[Extracted records]
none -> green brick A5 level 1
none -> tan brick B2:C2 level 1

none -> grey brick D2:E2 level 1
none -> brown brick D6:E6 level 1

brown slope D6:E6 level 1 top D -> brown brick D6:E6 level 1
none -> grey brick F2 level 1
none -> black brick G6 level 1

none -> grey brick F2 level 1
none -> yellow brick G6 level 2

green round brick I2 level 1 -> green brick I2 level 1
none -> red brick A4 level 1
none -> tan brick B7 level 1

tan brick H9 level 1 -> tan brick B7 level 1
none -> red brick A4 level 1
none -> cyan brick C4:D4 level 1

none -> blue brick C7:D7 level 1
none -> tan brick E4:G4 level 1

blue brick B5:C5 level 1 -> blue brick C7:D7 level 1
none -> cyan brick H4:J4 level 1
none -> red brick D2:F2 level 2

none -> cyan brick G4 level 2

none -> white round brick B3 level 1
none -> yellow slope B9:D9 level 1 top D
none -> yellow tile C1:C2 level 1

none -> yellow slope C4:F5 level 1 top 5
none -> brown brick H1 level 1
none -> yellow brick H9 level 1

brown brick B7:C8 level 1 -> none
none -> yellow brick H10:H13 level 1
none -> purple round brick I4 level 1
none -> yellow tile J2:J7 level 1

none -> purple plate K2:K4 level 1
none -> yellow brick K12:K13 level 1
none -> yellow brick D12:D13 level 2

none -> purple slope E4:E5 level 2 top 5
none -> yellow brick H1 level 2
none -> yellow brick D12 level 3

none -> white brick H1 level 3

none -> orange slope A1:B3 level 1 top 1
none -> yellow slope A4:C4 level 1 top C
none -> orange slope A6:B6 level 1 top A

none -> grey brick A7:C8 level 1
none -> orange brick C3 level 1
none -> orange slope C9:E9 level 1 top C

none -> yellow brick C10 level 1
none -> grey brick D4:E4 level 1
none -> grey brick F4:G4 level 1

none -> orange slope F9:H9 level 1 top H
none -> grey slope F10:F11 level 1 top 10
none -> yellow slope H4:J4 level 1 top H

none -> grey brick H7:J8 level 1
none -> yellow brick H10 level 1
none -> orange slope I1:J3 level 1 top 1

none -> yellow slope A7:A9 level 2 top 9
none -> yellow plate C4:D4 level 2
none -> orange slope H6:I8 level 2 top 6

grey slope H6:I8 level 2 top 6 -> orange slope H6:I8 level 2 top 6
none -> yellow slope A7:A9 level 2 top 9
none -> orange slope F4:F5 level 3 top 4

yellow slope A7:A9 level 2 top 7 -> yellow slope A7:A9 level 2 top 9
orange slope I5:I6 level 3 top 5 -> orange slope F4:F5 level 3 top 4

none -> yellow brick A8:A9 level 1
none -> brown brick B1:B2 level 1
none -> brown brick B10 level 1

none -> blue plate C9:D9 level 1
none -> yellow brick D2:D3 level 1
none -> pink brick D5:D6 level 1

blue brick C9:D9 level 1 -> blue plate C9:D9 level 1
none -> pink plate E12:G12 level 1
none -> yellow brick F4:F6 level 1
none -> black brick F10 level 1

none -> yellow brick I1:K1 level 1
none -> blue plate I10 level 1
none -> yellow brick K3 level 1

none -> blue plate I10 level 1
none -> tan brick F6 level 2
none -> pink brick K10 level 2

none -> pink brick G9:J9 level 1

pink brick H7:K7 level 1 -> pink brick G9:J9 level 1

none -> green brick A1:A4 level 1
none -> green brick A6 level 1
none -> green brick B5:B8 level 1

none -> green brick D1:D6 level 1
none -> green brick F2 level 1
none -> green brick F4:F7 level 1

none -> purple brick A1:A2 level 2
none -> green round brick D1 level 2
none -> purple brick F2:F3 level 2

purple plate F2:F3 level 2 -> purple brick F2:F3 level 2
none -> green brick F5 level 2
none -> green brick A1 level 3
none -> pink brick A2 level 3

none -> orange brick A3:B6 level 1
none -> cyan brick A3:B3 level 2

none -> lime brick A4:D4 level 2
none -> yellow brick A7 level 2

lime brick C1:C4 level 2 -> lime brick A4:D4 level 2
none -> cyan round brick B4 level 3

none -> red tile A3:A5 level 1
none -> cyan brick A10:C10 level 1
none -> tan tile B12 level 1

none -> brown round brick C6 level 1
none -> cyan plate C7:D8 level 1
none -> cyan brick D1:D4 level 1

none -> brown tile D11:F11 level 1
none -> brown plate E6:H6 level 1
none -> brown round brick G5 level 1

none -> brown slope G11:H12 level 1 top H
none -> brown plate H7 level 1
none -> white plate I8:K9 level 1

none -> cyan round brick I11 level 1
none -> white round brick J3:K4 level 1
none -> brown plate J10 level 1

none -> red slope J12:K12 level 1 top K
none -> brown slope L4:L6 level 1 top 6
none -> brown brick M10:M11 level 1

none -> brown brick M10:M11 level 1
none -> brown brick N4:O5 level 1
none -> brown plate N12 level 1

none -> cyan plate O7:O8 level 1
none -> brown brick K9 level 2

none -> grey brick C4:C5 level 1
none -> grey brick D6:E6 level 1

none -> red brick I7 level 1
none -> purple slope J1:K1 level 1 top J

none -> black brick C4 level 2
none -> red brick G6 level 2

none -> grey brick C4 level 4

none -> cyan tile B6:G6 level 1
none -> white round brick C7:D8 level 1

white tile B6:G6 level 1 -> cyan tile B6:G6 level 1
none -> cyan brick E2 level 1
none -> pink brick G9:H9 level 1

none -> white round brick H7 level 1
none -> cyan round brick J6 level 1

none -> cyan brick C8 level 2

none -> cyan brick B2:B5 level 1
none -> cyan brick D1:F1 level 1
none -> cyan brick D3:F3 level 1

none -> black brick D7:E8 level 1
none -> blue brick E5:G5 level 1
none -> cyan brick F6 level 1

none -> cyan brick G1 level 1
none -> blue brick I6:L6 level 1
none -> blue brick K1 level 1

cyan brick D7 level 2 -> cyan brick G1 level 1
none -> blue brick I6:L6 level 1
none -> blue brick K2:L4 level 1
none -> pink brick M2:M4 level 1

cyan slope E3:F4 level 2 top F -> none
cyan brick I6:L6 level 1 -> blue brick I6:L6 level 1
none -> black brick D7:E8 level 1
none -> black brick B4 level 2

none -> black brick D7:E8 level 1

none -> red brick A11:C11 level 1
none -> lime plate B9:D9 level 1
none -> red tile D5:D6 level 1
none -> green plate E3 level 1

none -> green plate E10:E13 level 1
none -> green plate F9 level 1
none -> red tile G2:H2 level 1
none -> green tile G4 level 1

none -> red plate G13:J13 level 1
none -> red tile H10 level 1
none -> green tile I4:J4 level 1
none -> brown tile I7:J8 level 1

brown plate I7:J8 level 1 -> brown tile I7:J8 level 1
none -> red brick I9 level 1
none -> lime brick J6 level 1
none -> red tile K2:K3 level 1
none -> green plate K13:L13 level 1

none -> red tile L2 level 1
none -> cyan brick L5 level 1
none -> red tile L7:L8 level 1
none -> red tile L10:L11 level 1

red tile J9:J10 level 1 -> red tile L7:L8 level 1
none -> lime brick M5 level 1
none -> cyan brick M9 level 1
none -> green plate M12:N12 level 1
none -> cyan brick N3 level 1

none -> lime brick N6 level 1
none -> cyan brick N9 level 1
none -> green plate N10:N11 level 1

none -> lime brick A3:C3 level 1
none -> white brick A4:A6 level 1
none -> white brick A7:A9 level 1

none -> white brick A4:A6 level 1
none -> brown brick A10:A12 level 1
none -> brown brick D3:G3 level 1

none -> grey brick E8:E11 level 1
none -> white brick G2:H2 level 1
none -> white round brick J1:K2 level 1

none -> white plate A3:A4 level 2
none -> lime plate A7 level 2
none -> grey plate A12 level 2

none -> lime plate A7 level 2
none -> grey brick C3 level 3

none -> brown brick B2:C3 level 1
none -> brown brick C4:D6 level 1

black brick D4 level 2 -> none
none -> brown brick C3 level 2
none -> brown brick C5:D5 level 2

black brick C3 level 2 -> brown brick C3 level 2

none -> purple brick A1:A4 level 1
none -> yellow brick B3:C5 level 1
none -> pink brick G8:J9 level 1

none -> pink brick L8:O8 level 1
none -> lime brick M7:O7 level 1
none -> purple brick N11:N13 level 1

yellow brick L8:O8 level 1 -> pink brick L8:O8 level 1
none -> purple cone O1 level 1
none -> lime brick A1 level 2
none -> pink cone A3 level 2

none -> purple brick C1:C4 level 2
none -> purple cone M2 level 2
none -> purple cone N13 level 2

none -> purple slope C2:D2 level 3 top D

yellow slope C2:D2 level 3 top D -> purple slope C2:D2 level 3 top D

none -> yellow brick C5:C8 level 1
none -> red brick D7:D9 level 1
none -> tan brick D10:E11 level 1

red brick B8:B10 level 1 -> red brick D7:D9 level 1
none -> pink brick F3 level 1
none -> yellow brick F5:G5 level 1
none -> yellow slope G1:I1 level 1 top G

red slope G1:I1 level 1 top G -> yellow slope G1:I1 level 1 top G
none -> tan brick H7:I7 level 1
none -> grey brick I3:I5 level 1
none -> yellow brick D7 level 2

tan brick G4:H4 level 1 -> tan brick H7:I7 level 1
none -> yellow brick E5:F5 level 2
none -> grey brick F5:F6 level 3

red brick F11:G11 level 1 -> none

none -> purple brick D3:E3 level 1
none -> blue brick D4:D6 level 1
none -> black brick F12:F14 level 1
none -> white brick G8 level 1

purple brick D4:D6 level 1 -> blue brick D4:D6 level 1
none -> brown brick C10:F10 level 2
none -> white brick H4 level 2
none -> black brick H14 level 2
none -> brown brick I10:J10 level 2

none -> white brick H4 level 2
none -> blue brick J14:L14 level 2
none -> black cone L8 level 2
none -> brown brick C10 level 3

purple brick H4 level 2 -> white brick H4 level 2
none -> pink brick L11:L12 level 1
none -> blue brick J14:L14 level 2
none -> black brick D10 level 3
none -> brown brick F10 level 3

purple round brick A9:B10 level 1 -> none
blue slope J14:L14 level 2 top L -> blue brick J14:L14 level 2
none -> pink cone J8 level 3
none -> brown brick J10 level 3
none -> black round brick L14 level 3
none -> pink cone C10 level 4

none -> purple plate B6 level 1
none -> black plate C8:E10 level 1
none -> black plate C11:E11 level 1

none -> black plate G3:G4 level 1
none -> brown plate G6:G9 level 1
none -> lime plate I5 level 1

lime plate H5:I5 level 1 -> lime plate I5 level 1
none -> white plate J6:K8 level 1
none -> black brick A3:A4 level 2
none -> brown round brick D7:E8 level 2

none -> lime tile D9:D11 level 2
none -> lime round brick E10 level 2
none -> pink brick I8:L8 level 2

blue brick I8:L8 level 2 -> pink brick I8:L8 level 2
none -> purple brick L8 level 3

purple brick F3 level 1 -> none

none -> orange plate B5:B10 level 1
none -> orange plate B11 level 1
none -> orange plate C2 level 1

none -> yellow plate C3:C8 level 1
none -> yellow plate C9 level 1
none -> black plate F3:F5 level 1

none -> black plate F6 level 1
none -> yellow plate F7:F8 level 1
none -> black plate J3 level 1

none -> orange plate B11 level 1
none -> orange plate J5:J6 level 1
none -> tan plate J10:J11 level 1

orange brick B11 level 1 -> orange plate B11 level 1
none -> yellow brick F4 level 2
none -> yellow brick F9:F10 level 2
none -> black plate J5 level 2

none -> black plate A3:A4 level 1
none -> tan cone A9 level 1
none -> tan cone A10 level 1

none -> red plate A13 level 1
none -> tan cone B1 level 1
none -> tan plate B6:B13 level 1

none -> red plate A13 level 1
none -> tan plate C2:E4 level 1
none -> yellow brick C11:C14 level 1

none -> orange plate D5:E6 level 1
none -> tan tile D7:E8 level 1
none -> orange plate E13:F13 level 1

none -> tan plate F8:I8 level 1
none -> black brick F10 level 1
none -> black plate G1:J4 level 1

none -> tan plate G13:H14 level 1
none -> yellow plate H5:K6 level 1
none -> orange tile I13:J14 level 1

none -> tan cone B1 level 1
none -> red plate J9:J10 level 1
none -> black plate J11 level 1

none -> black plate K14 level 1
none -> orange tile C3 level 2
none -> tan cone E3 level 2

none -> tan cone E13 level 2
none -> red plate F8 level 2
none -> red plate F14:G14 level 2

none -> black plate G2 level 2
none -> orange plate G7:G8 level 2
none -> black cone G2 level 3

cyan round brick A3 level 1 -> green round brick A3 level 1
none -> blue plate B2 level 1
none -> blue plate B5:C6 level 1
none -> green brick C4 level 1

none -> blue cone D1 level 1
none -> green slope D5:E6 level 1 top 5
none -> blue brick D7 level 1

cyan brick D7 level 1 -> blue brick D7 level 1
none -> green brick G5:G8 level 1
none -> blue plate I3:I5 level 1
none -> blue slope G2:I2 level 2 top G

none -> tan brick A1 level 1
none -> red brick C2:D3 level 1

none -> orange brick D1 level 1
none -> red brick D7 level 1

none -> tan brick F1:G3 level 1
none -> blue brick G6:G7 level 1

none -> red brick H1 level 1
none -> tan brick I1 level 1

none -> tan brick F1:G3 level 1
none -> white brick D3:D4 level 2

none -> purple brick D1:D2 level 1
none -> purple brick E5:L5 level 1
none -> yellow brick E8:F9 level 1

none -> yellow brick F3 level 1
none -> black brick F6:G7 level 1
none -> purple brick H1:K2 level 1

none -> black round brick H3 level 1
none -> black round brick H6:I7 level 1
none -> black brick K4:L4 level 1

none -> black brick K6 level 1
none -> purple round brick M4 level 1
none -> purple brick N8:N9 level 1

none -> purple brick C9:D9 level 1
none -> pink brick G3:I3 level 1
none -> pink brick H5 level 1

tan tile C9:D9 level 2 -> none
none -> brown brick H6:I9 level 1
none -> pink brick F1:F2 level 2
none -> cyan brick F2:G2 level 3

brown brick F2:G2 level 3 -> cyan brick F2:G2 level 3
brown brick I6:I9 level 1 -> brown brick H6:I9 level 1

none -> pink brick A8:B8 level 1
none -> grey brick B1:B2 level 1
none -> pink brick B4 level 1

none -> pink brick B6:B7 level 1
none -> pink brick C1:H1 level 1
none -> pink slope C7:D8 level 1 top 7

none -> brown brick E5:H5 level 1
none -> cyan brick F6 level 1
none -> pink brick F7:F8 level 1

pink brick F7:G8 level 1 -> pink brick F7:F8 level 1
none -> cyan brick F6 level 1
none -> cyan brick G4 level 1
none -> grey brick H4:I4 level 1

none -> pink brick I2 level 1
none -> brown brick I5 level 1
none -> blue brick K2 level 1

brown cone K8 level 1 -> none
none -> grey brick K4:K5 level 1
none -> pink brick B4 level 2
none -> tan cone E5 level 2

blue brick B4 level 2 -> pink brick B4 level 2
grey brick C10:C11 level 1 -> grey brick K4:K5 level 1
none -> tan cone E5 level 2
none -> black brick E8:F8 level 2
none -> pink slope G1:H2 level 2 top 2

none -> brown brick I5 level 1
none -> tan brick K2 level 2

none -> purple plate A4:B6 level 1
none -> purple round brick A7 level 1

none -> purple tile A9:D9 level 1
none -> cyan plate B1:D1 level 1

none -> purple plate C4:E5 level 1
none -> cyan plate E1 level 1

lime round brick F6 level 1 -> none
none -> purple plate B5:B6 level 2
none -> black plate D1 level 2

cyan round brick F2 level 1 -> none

--- WHAT NEEDS TO BE DONE ---
Could you reproduce exactly the lines of the entries above, from the one with "none -> cyan brick G4 level 2" through the one with "none -> yellow slope A4:C4 level 1 top C", and nothing else?

--- EXPECTED OUTPUT ---
none -> cyan brick G4 level 2

none -> white round brick B3 level 1
none -> yellow slope B9:D9 level 1 top D
none -> yellow tile C1:C2 level 1

none -> yellow slope C4:F5 level 1 top 5
none -> brown brick H1 level 1
none -> yellow brick H9 level 1

brown brick B7:C8 level 1 -> none
none -> yellow brick H10:H13 level 1
none -> purple round brick I4 level 1
none -> yellow tile J2:J7 level 1

none -> purple plate K2:K4 level 1
none -> yellow brick K12:K13 level 1
none -> yellow brick D12:D13 level 2

none -> purple slope E4:E5 level 2 top 5
none -> yellow brick H1 level 2
none -> yellow brick D12 level 3

none -> white brick H1 level 3

none -> orange slope A1:B3 level 1 top 1
none -> yellow slope A4:C4 level 1 top C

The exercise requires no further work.